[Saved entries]

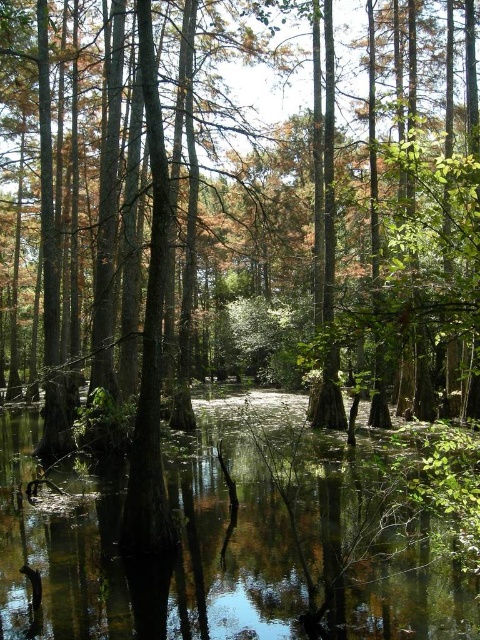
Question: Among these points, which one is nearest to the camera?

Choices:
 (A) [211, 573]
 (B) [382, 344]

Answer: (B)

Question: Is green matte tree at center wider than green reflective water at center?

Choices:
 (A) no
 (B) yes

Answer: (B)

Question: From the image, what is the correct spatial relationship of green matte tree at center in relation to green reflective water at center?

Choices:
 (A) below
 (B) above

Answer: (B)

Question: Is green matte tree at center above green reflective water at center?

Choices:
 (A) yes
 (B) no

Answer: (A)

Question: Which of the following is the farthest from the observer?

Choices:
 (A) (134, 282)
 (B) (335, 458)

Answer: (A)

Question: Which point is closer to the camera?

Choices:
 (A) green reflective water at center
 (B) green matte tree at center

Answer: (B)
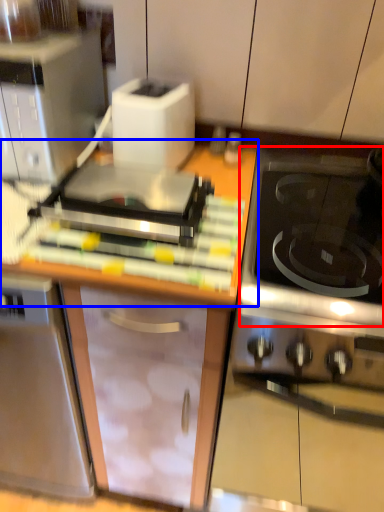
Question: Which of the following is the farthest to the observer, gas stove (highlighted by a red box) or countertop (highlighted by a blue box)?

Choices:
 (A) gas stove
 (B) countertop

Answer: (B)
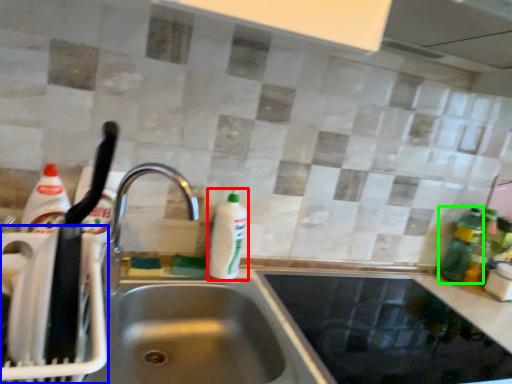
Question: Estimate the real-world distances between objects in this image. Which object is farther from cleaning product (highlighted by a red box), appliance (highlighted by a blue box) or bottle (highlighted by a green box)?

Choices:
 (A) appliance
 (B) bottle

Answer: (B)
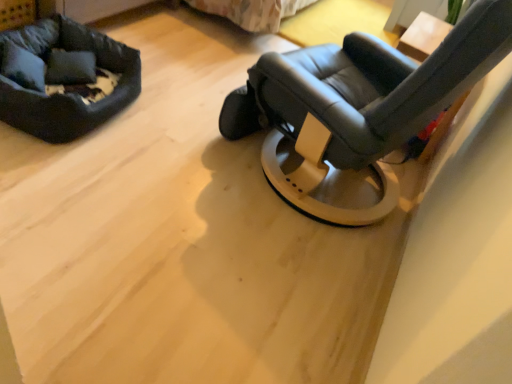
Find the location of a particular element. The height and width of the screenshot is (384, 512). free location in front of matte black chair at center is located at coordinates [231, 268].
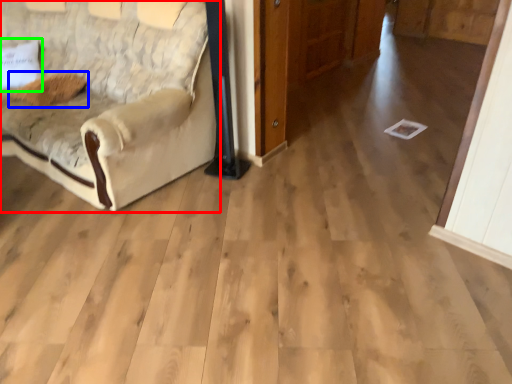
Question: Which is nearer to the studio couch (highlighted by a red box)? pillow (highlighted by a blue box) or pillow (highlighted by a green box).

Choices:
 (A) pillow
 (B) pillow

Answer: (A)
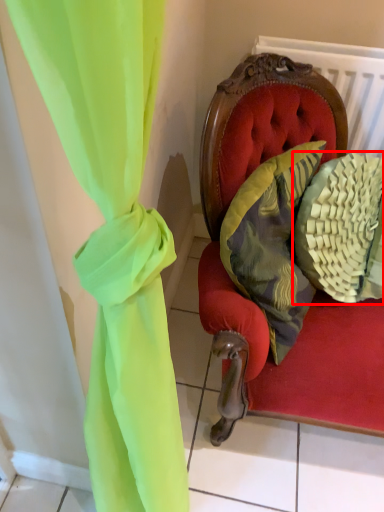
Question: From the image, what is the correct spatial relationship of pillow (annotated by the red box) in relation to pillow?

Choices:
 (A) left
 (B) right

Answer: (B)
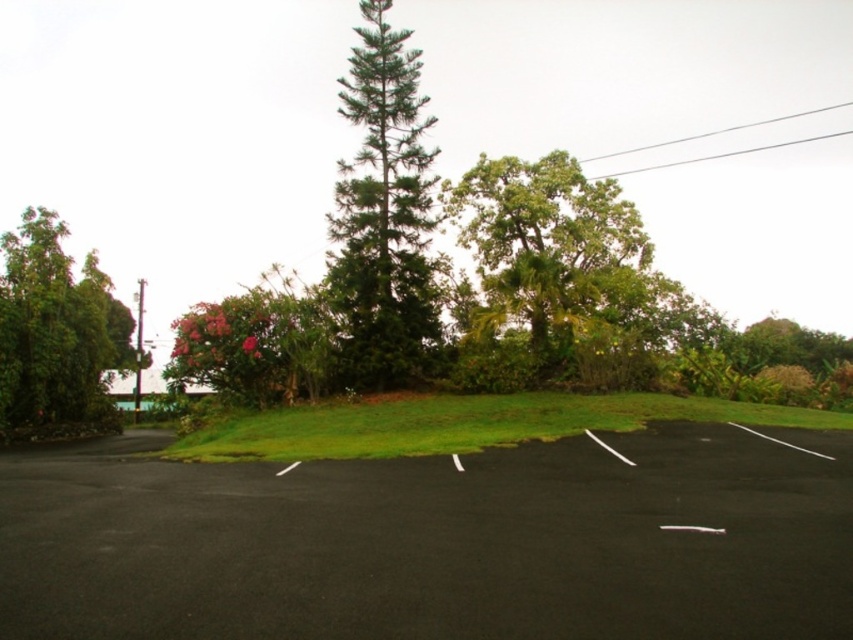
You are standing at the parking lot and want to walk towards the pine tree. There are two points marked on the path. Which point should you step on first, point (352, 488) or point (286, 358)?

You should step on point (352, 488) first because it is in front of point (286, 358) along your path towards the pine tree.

Task objective -
Find each line in the entries above that contains the word "farthest", and copy those lines.

Response area -
Question: Which of the following is the farthest from the observer?
Question: Which of the following is the farthest to the observer, gas stove (highlighted by a red box) or countertop (highlighted by a blue box)?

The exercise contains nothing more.